___ Dataset content ___

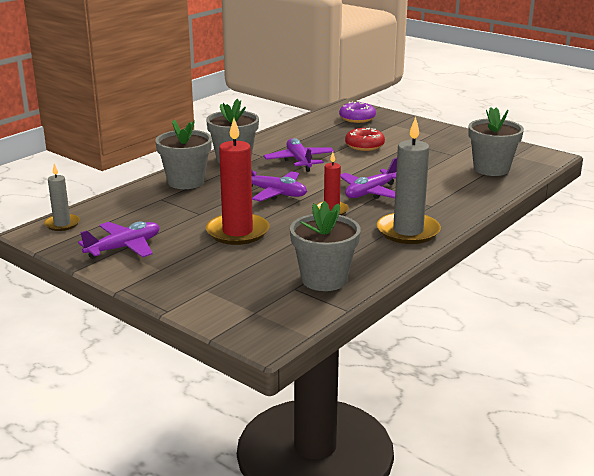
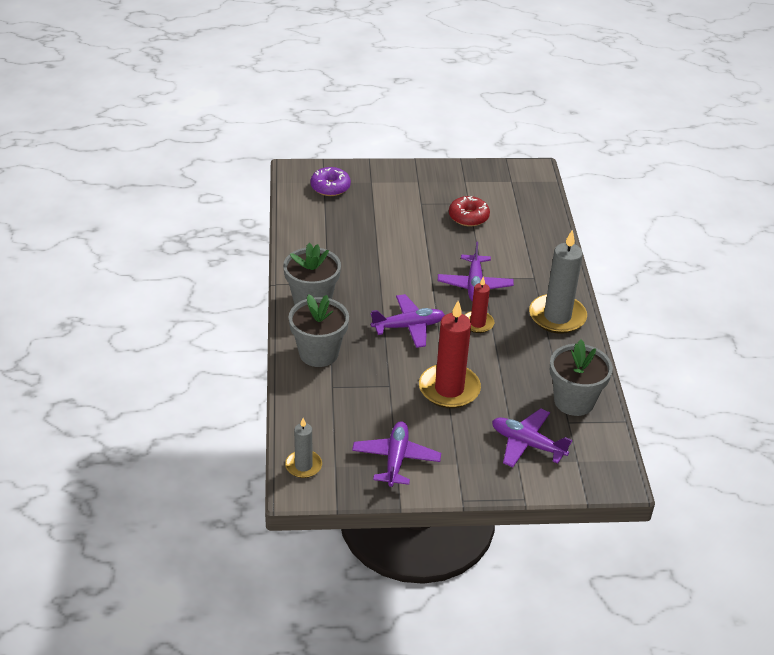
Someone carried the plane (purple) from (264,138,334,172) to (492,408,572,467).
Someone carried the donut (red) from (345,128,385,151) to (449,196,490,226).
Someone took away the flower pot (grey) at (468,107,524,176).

___

# What to do:
Retype all of the listing word for word and skip the pictures.

# Answer box:
Someone carried the plane (purple) from (264,138,334,172) to (492,408,572,467).
Someone carried the donut (red) from (345,128,385,151) to (449,196,490,226).
Someone took away the flower pot (grey) at (468,107,524,176).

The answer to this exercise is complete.